Exercise: Only the lines from the one containing "RFID3 pin RST: D8 -> D6" through the end of the data belong in the answer; reproduce them exactly.

Edit tracking data:
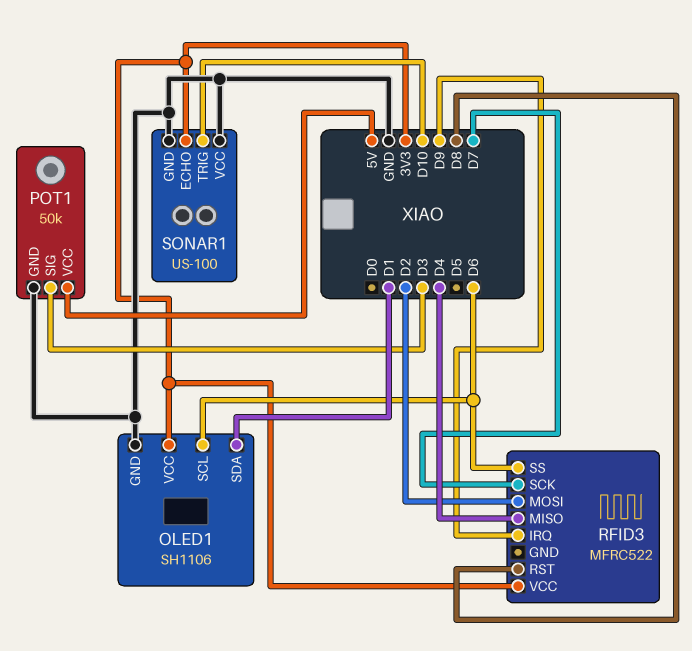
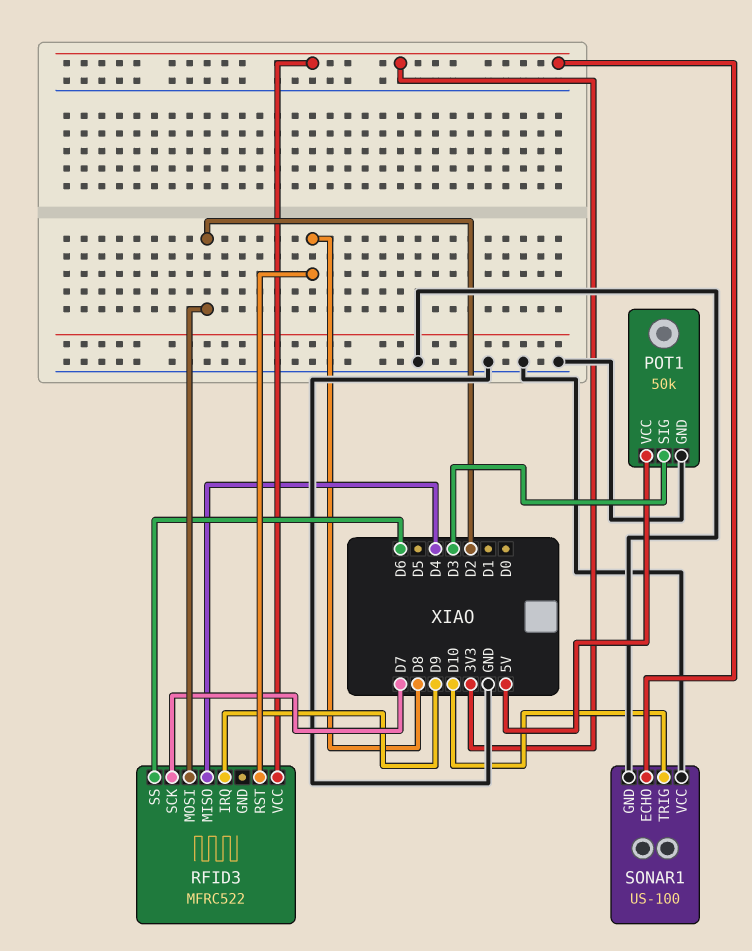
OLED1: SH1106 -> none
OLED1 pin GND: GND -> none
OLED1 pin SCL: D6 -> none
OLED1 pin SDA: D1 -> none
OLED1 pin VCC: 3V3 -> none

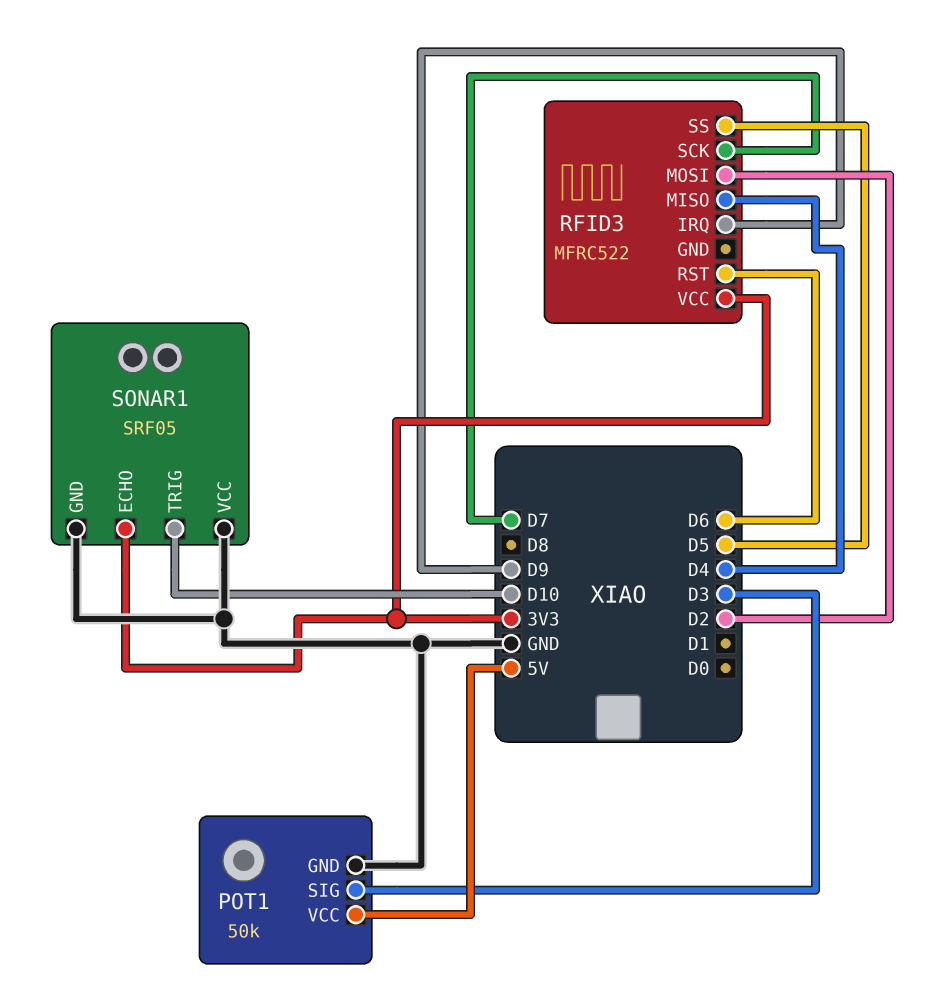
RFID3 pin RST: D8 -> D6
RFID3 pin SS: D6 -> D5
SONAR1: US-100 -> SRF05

Task output:
RFID3 pin RST: D8 -> D6
RFID3 pin SS: D6 -> D5
SONAR1: US-100 -> SRF05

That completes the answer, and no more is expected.